- [Activity] Give back exactly the lines from the one that holds "none -> tan brick L11 level 1" through the final line of the data; omit the pictures and add nothing.

─── Provided records

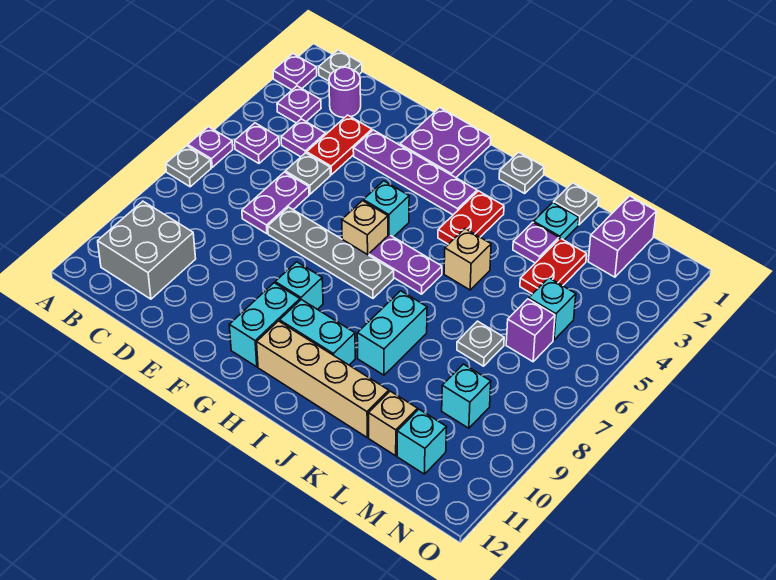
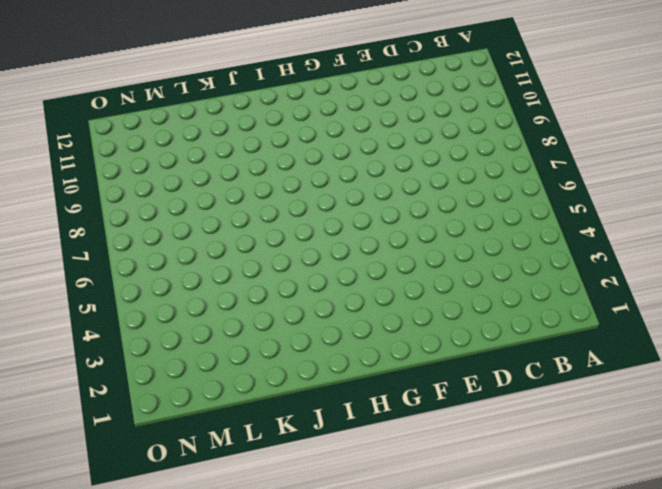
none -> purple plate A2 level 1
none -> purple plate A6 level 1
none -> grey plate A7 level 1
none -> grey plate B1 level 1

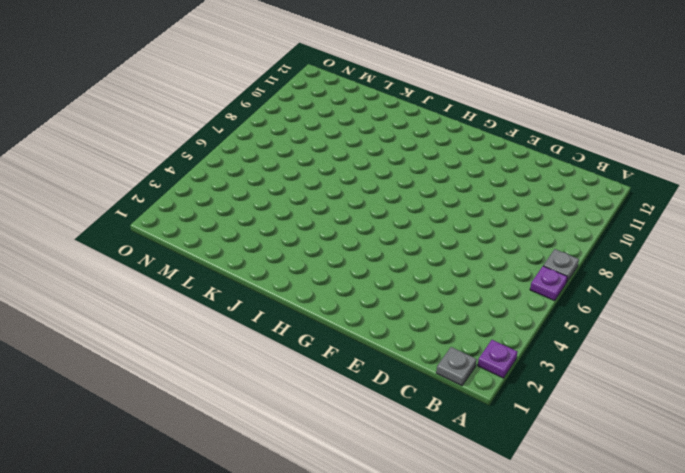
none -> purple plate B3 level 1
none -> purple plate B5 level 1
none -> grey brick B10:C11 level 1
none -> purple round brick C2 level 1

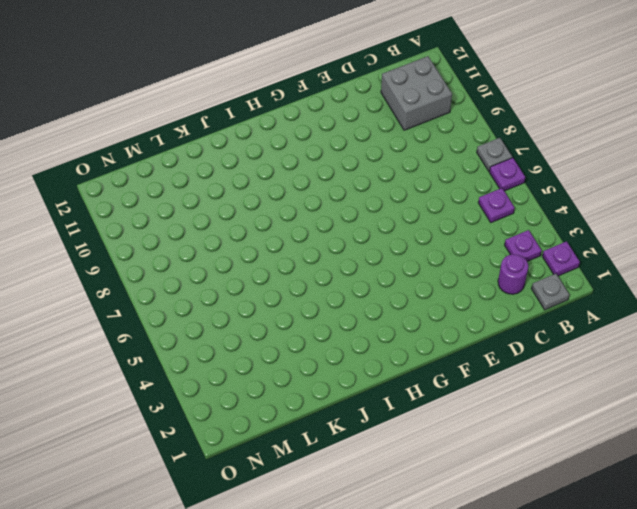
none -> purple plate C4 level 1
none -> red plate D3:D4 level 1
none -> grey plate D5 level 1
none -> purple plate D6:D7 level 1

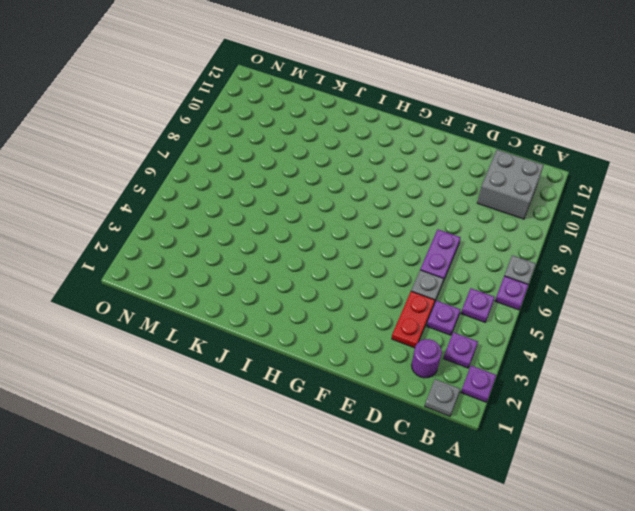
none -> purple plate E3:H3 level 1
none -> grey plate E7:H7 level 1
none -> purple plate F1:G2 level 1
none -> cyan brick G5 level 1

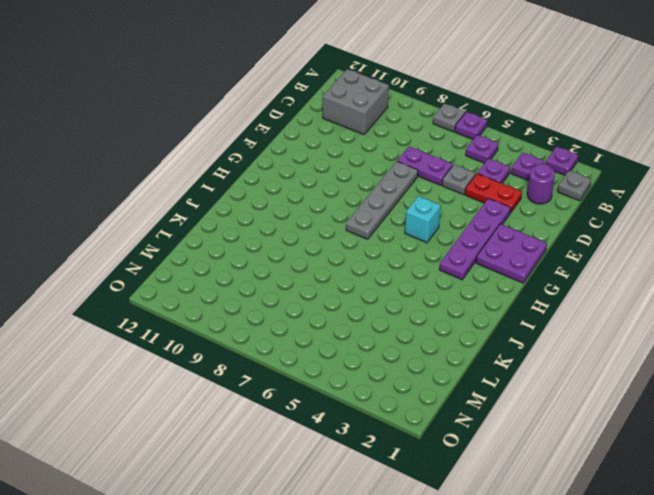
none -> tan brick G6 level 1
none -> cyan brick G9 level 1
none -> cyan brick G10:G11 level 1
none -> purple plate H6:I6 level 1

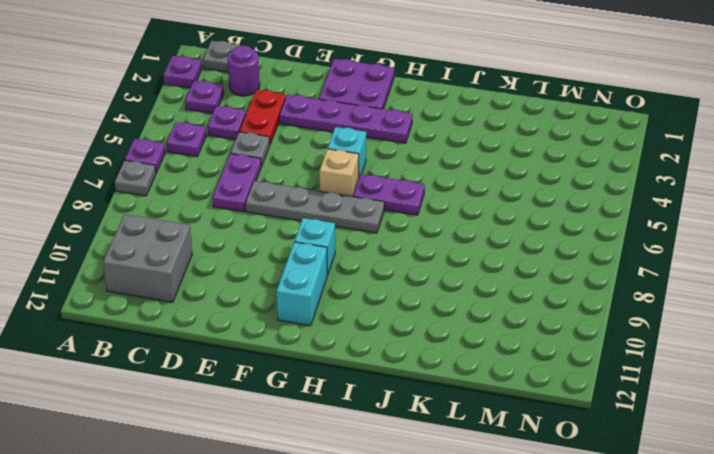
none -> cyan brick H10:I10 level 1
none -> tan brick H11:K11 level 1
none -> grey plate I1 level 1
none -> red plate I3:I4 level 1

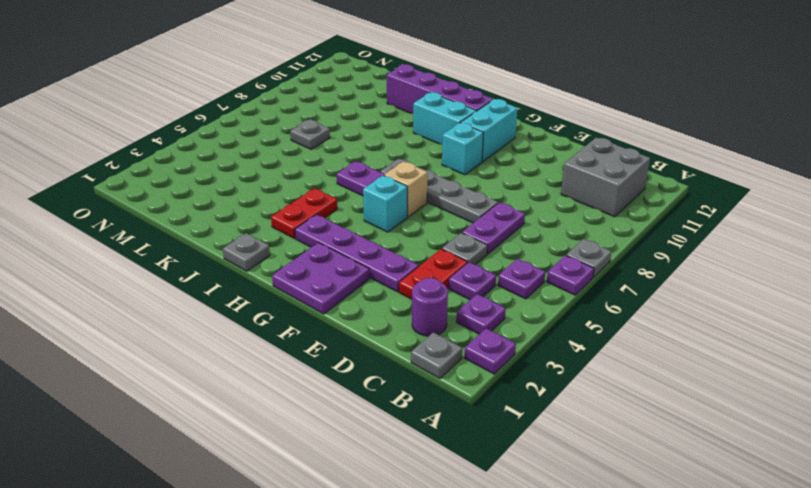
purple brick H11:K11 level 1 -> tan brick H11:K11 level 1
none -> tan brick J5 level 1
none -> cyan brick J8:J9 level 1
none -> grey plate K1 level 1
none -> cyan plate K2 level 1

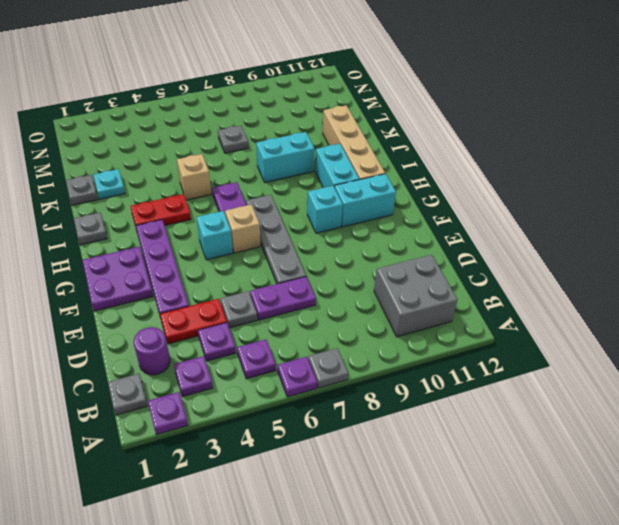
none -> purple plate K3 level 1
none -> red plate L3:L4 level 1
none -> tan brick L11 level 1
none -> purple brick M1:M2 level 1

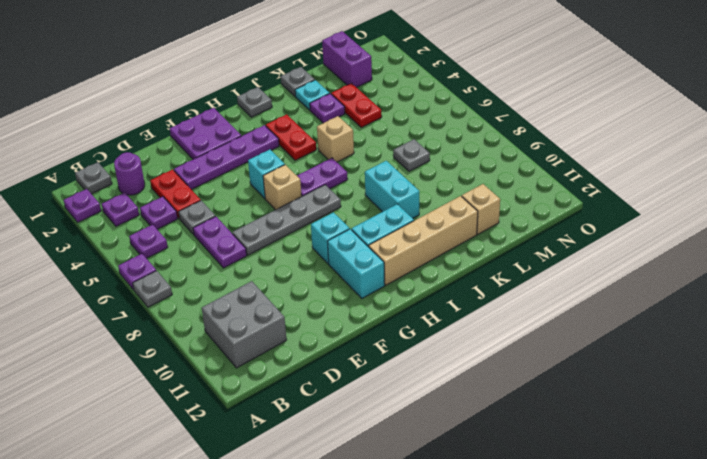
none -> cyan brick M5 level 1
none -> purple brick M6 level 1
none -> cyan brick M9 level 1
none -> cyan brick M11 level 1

──────

- [Written answer]
none -> tan brick L11 level 1
none -> purple brick M1:M2 level 1

none -> cyan brick M5 level 1
none -> purple brick M6 level 1
none -> cyan brick M9 level 1
none -> cyan brick M11 level 1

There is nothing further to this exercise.